-- What is expected --
Word for word, print out all of the data, omitting every image.

**** Information provided

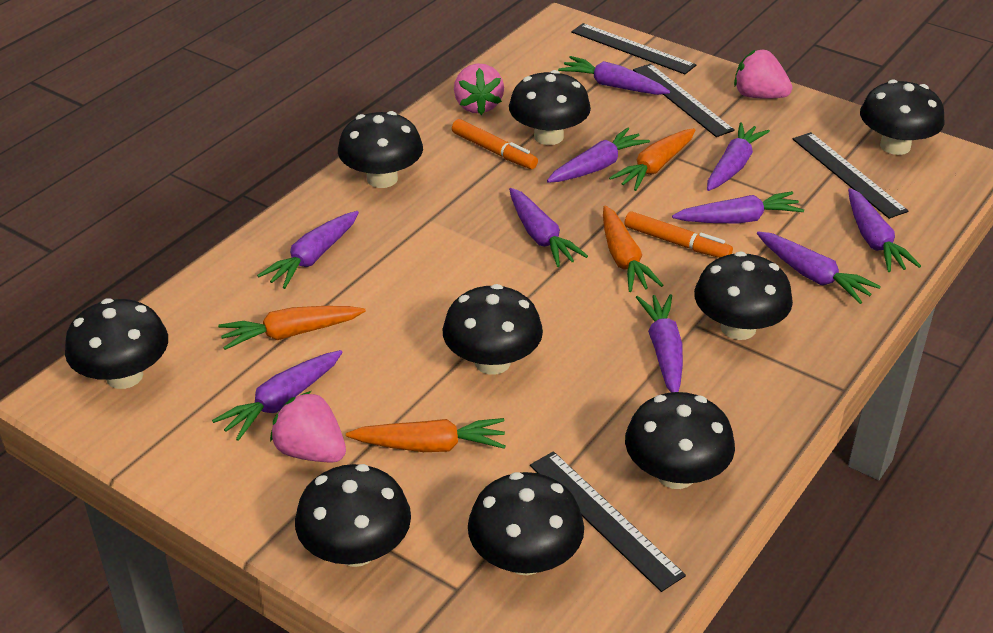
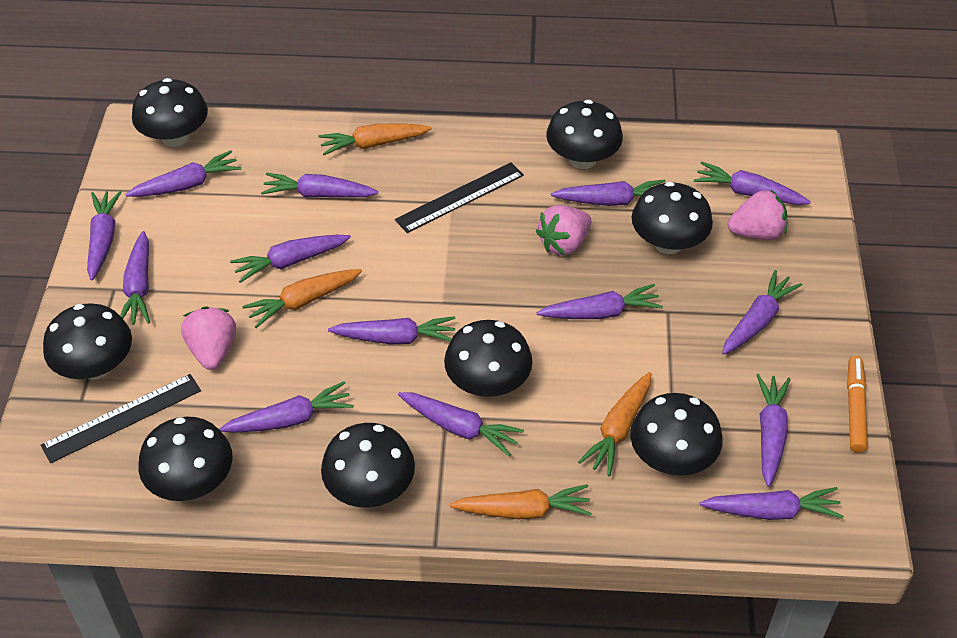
black mushroom: 9 -> 8
black ruler: 4 -> 2
orange marker: 2 -> 1
purple carrot: 10 -> 14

********

-- Answer for the task --
black mushroom: 9 -> 8
black ruler: 4 -> 2
orange marker: 2 -> 1
purple carrot: 10 -> 14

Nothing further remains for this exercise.